The task:
Without any pictures, copy the records below once more, exactly as they are.

Before-and-after scene images

--- START ---

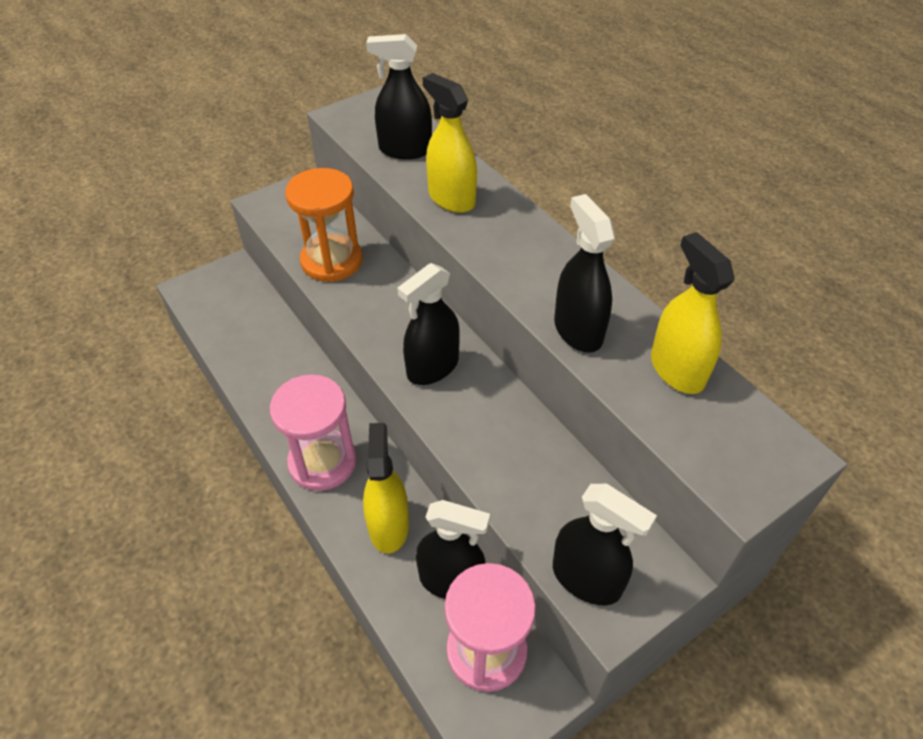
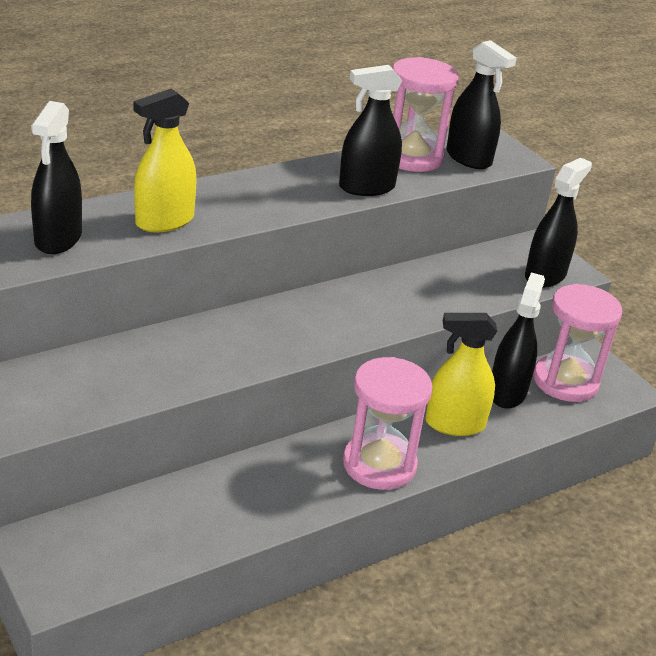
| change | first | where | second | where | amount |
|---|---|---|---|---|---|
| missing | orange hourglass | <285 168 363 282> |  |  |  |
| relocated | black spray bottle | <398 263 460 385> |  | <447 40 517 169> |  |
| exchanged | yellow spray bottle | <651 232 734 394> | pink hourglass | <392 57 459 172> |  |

--- END ---

Answer to this task:
| change | first | where | second | where | amount |
|---|---|---|---|---|---|
| missing | orange hourglass | <285 168 363 282> |  |  |  |
| relocated | black spray bottle | <398 263 460 385> |  | <447 40 517 169> |  |
| exchanged | yellow spray bottle | <651 232 734 394> | pink hourglass | <392 57 459 172> |  |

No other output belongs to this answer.